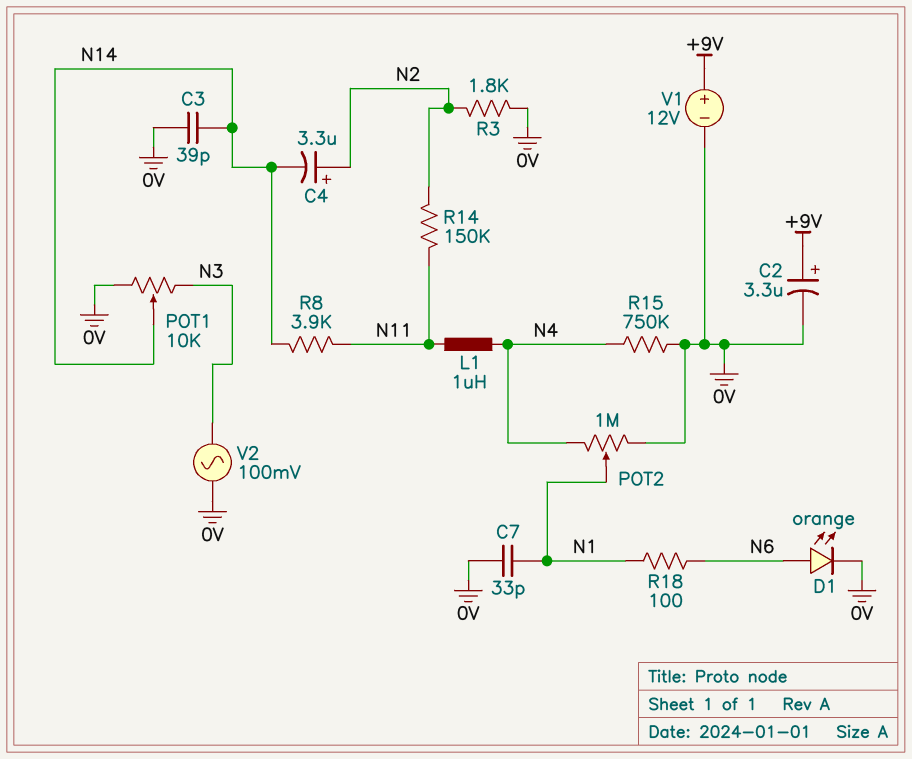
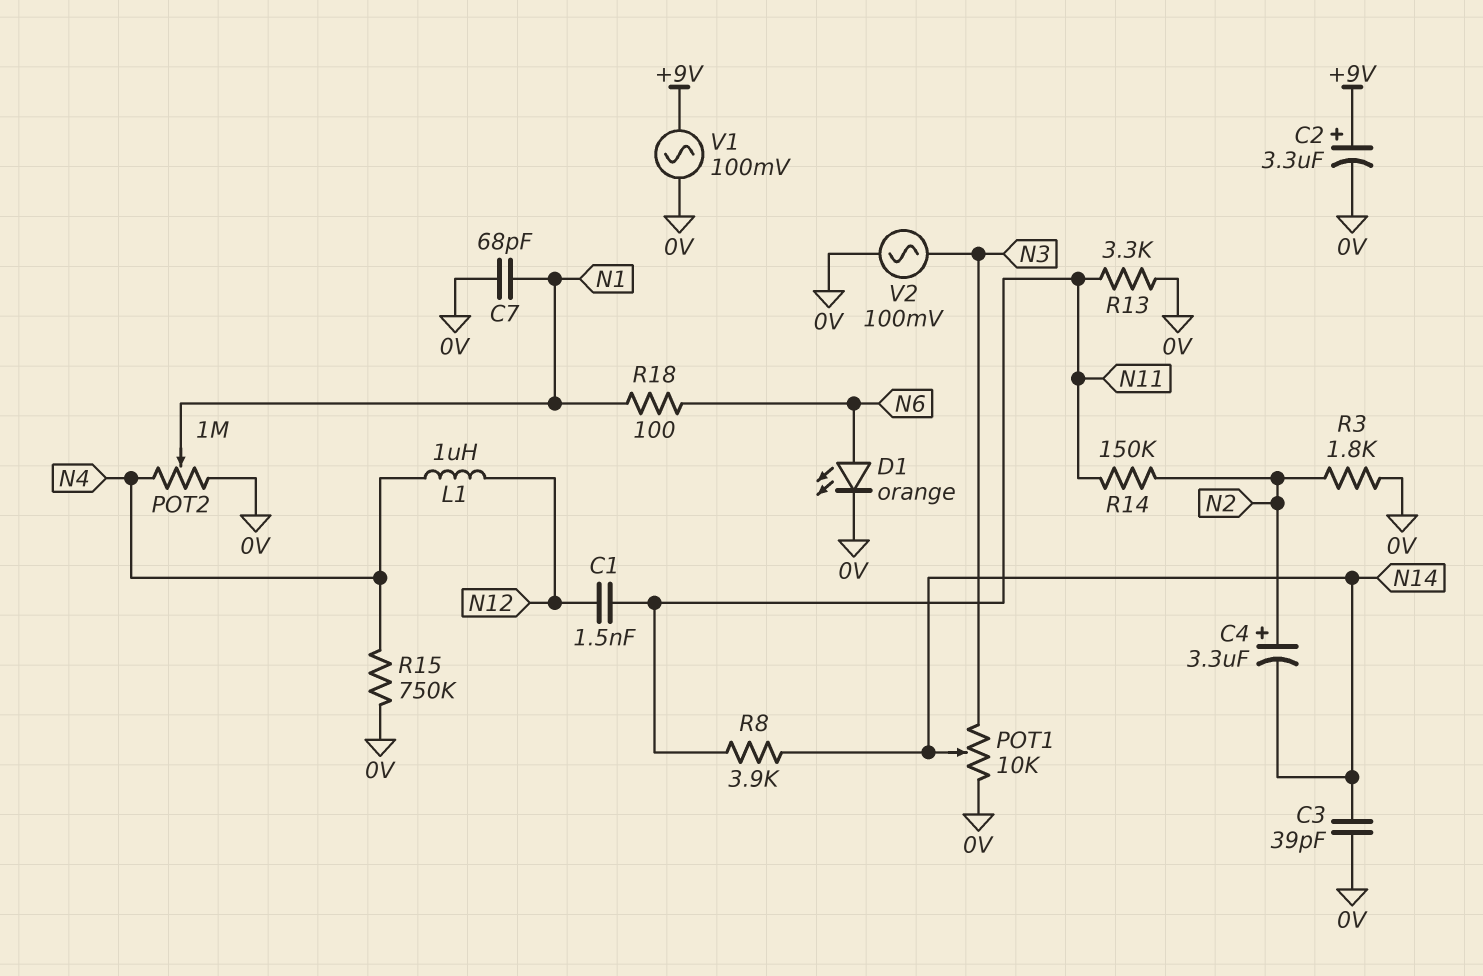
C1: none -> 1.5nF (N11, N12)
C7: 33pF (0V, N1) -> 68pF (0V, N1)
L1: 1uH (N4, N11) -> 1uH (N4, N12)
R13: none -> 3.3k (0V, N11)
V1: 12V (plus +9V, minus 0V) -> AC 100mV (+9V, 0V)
= = = = =
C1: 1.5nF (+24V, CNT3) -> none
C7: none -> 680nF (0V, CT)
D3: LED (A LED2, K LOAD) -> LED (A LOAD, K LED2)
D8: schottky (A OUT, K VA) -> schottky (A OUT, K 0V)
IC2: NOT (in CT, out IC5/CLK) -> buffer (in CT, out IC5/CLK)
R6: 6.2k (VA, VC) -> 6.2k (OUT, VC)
= = = = =
THE PROBLEM:
Report the number of lines above that hold "none", and leave out everything else.

SOLUTION FOR THIS PROBLEM:
4